* **WHAT IS BEING ASKED**: Below is a listing. Quote from it, exactly, the lines from the one containing "orange triangle: (139, 67)" down to the one containing "yellow rectangle: (665, 440)", both ends included, and nothing else.

===== AVAILABLE RECORDS =====

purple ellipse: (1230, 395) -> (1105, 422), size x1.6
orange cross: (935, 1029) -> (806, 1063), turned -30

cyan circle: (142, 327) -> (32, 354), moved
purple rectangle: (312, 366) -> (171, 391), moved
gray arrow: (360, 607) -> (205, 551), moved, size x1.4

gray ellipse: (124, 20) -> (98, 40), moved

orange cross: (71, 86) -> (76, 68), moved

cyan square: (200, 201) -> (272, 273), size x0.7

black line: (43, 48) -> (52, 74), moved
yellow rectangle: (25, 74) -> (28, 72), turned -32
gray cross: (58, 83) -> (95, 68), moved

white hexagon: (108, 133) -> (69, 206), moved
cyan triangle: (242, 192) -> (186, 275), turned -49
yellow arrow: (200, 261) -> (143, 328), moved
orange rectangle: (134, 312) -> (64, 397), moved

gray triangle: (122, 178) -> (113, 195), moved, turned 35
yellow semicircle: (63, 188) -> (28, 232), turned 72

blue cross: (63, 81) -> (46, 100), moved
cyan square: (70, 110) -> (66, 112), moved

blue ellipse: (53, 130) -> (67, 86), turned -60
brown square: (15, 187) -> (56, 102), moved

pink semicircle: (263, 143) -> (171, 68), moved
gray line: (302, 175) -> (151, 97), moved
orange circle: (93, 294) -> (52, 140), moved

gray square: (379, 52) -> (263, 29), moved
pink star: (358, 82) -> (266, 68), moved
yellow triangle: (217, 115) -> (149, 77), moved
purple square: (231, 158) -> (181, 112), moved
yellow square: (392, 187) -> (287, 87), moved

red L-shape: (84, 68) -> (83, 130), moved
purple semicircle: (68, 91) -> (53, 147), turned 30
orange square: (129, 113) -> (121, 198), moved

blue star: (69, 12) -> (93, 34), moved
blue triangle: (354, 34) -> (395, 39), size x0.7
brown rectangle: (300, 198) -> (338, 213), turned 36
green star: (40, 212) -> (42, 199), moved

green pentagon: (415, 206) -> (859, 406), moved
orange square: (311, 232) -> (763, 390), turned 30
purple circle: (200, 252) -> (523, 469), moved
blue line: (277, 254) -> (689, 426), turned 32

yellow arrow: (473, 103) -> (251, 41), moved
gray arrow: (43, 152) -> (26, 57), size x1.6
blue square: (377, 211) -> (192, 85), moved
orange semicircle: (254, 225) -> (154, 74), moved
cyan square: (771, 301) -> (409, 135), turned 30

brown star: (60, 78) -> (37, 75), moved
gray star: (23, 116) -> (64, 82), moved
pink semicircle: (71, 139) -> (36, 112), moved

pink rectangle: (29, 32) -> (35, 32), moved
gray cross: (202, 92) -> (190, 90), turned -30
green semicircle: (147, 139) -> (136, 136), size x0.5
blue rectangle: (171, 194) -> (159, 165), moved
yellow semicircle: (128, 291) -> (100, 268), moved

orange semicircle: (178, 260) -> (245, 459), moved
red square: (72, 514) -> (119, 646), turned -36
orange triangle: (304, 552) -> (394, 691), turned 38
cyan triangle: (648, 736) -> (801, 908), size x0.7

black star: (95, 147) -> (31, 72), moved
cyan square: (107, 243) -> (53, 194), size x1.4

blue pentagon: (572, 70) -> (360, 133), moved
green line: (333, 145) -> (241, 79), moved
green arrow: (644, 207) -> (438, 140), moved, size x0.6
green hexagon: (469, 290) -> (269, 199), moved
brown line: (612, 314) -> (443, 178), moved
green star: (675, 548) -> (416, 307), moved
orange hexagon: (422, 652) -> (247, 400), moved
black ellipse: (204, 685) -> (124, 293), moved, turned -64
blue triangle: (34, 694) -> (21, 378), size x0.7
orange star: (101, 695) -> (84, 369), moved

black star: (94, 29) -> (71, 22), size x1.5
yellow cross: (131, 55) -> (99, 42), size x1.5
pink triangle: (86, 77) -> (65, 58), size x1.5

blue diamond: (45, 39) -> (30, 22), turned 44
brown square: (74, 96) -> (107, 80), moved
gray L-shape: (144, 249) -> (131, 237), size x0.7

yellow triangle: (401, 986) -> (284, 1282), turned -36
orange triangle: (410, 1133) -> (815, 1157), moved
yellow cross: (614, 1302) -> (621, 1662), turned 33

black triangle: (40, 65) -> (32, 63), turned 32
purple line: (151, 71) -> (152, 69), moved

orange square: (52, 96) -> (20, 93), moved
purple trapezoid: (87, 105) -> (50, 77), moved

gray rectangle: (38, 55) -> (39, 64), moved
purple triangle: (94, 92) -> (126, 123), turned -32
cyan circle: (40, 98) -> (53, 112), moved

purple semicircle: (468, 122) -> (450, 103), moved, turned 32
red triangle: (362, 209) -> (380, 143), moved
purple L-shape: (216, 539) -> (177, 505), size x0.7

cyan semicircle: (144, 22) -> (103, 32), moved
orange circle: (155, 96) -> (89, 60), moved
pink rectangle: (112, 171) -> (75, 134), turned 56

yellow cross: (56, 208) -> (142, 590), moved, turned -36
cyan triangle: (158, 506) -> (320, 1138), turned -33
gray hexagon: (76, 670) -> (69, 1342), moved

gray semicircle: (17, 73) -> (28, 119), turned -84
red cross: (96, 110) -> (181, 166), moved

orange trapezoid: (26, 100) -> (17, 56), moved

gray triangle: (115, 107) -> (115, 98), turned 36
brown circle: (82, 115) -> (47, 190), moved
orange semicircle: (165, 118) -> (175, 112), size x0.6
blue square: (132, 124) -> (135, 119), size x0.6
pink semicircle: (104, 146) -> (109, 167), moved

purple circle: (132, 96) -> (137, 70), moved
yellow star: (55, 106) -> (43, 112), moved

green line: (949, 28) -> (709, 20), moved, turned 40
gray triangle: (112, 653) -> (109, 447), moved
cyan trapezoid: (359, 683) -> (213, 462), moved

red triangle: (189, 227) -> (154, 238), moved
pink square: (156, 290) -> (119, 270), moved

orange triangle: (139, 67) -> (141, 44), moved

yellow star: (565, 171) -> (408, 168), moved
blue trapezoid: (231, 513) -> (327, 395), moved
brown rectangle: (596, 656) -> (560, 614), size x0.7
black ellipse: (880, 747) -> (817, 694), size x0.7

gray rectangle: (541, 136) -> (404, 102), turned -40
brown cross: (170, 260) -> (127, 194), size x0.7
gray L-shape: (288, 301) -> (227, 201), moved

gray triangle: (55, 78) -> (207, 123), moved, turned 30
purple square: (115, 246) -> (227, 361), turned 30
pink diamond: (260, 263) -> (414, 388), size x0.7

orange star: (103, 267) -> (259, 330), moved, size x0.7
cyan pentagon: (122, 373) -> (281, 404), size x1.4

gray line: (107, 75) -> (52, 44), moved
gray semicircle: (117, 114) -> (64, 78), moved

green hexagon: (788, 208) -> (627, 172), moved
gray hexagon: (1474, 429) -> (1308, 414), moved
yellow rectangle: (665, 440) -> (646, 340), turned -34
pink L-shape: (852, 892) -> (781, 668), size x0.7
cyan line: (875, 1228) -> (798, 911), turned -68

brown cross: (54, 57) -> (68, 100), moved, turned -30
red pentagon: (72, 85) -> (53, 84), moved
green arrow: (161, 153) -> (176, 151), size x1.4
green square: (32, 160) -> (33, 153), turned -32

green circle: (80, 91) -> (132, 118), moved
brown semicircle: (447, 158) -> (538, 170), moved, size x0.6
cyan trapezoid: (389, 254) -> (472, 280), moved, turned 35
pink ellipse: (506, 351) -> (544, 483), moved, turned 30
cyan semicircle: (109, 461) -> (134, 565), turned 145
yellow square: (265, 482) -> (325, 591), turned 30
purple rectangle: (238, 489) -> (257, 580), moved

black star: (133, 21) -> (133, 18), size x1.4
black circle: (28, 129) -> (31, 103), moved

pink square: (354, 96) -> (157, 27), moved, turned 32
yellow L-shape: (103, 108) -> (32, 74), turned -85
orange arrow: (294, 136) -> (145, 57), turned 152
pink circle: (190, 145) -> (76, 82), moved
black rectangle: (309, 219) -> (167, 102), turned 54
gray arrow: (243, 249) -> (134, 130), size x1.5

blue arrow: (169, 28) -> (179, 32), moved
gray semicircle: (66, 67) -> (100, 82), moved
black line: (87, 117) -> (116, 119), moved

=====

* **ANSWER SECTION**:
orange triangle: (139, 67) -> (141, 44), moved

yellow star: (565, 171) -> (408, 168), moved
blue trapezoid: (231, 513) -> (327, 395), moved
brown rectangle: (596, 656) -> (560, 614), size x0.7
black ellipse: (880, 747) -> (817, 694), size x0.7

gray rectangle: (541, 136) -> (404, 102), turned -40
brown cross: (170, 260) -> (127, 194), size x0.7
gray L-shape: (288, 301) -> (227, 201), moved

gray triangle: (55, 78) -> (207, 123), moved, turned 30
purple square: (115, 246) -> (227, 361), turned 30
pink diamond: (260, 263) -> (414, 388), size x0.7

orange star: (103, 267) -> (259, 330), moved, size x0.7
cyan pentagon: (122, 373) -> (281, 404), size x1.4

gray line: (107, 75) -> (52, 44), moved
gray semicircle: (117, 114) -> (64, 78), moved

green hexagon: (788, 208) -> (627, 172), moved
gray hexagon: (1474, 429) -> (1308, 414), moved
yellow rectangle: (665, 440) -> (646, 340), turned -34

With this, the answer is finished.